- **Content revision data**:
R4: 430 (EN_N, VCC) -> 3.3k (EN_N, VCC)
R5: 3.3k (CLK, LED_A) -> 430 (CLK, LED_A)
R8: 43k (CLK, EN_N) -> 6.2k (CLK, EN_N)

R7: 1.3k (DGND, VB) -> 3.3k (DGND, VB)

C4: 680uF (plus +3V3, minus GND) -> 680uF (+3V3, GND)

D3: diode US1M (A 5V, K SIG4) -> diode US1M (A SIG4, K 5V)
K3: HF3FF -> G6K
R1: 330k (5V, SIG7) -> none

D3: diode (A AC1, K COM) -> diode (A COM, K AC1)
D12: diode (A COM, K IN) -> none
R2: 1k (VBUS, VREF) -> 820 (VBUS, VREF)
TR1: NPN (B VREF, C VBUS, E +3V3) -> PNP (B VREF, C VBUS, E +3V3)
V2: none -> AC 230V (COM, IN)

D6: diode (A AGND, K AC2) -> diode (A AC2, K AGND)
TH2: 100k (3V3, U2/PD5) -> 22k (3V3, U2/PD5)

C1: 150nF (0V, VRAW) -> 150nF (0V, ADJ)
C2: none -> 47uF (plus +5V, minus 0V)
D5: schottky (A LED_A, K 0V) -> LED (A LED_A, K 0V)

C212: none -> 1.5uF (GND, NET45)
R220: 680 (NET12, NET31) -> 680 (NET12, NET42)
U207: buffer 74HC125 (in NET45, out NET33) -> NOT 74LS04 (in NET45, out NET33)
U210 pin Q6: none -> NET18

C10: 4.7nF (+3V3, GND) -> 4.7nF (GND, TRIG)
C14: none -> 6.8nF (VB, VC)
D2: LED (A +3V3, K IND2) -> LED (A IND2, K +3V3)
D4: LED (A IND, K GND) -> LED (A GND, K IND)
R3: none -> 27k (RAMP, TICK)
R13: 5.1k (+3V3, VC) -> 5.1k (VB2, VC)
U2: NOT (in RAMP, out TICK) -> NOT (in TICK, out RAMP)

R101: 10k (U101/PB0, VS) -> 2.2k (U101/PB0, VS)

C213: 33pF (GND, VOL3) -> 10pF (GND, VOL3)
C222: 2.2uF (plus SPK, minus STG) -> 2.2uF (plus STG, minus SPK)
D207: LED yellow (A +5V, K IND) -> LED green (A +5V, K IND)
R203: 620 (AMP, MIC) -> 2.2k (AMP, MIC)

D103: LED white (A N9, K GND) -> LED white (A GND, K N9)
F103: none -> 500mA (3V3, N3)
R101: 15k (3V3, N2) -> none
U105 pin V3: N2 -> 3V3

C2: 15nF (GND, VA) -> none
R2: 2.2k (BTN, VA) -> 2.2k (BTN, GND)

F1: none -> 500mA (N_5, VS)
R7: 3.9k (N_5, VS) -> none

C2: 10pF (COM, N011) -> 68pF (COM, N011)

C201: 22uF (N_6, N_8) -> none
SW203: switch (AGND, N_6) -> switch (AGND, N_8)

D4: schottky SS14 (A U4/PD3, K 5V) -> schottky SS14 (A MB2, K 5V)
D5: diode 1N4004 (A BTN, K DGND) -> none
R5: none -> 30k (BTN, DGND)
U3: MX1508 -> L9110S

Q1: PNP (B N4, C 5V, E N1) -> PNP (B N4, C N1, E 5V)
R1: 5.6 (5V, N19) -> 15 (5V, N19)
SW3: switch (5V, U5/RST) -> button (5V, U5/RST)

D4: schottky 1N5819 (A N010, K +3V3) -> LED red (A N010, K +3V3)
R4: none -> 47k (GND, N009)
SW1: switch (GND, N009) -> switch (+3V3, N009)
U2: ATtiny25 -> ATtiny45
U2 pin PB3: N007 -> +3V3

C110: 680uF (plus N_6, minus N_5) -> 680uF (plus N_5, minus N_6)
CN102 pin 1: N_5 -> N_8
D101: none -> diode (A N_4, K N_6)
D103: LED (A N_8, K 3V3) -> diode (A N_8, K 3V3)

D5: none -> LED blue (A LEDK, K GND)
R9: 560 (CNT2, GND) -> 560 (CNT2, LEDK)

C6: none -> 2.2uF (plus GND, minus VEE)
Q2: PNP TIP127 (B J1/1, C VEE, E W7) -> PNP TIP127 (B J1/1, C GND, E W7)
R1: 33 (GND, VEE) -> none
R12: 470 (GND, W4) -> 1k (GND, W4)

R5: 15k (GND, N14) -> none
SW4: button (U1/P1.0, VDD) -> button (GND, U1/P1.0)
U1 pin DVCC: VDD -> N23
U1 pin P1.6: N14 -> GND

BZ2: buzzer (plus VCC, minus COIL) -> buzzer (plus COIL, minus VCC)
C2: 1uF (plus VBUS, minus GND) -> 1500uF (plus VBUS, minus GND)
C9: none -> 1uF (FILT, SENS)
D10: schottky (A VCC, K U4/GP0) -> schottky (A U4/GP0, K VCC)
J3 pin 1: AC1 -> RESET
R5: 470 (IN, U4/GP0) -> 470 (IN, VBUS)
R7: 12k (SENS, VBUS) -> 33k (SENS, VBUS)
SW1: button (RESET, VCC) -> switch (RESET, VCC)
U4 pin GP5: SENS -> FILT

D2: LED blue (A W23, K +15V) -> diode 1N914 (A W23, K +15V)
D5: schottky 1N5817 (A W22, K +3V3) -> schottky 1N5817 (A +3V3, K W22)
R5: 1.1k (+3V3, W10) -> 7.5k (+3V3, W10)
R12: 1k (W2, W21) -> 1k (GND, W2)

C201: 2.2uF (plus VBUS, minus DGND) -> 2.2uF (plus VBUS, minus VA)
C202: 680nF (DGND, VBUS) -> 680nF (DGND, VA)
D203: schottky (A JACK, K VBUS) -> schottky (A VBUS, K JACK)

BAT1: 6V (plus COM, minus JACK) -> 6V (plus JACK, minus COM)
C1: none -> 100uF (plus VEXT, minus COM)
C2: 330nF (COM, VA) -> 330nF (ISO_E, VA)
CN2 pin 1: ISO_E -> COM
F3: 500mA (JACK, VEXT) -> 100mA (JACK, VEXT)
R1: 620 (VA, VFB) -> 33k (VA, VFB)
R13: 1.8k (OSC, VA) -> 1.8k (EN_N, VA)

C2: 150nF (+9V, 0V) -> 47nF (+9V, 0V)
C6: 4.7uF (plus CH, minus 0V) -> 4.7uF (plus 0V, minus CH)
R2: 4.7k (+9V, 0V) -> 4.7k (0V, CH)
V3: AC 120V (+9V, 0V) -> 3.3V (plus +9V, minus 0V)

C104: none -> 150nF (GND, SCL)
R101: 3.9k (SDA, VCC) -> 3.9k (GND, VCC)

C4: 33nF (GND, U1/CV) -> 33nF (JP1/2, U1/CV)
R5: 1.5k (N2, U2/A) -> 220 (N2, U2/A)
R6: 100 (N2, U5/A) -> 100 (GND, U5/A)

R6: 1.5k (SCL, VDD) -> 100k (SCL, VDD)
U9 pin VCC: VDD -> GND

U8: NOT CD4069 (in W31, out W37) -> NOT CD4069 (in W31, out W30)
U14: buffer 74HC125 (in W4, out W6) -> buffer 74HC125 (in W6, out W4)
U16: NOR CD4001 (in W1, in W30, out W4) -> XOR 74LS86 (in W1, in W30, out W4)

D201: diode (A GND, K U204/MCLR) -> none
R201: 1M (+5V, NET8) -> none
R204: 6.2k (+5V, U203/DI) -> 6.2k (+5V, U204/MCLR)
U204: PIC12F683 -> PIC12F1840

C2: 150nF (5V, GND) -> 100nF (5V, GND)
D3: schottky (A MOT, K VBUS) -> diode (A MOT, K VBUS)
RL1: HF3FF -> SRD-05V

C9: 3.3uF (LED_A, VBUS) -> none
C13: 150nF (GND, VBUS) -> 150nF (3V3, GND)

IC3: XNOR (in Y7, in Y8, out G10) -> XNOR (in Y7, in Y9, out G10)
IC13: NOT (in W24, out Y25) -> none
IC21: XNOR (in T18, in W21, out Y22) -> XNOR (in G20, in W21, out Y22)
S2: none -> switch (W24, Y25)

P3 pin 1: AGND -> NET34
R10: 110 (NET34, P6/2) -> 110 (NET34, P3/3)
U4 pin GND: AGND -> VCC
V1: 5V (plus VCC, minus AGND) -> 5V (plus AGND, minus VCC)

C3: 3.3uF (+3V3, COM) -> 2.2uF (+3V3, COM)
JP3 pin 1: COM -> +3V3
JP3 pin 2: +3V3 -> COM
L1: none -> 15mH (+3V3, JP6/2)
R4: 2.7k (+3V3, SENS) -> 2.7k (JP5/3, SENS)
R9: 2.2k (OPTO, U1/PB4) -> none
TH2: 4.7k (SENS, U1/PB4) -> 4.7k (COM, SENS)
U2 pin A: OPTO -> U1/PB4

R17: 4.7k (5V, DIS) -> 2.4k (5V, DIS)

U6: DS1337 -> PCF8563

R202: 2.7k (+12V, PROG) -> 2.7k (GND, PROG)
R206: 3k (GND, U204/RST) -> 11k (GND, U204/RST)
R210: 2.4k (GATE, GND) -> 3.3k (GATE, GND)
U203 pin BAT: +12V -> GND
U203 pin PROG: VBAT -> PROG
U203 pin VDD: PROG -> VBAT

- **WORK TO BE COMPLETED**:
Scan the data, and report each line that uses the word "switch".

- **OUTPUT BELOW**:
SW203: switch (AGND, N_6) -> switch (AGND, N_8)
SW3: switch (5V, U5/RST) -> button (5V, U5/RST)
SW1: switch (GND, N009) -> switch (+3V3, N009)
SW1: button (RESET, VCC) -> switch (RESET, VCC)
S2: none -> switch (W24, Y25)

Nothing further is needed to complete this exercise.